[Object change descriptions]
- Opening Delimiter -

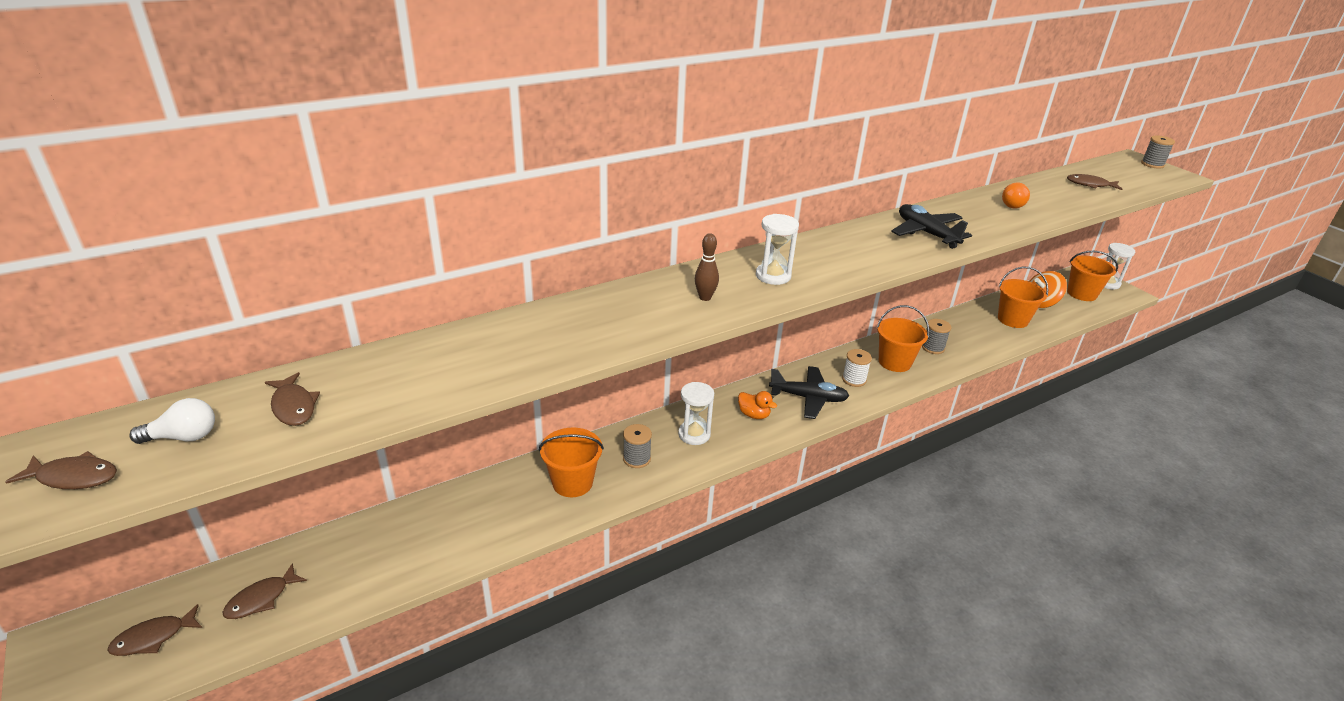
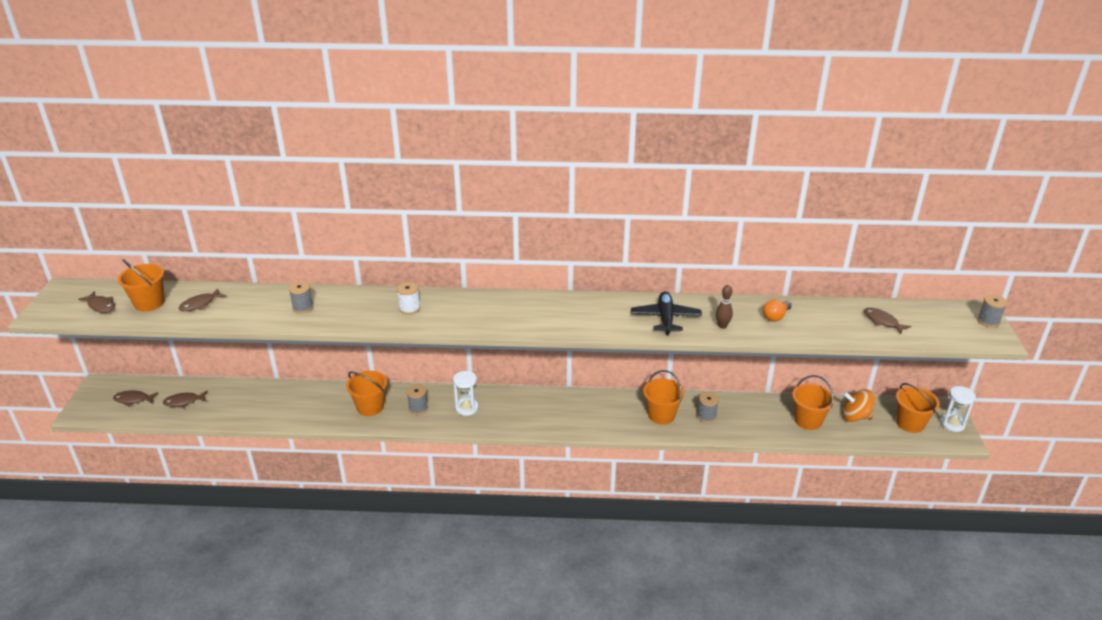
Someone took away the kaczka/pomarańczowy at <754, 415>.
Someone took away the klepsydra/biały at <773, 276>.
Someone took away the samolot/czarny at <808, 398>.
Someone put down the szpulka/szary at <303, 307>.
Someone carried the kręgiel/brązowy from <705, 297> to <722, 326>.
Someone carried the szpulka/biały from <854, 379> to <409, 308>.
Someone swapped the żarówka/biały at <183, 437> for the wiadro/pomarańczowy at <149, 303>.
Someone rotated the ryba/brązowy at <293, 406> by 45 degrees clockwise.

- Closing Delimiter -

> _Your assignment_
Retype each entry exactly as it appears, excluding any image.

> _Finished task_
Someone took away the kaczka/pomarańczowy at <754, 415>.
Someone took away the klepsydra/biały at <773, 276>.
Someone took away the samolot/czarny at <808, 398>.
Someone put down the szpulka/szary at <303, 307>.
Someone carried the kręgiel/brązowy from <705, 297> to <722, 326>.
Someone carried the szpulka/biały from <854, 379> to <409, 308>.
Someone swapped the żarówka/biały at <183, 437> for the wiadro/pomarańczowy at <149, 303>.
Someone rotated the ryba/brązowy at <293, 406> by 45 degrees clockwise.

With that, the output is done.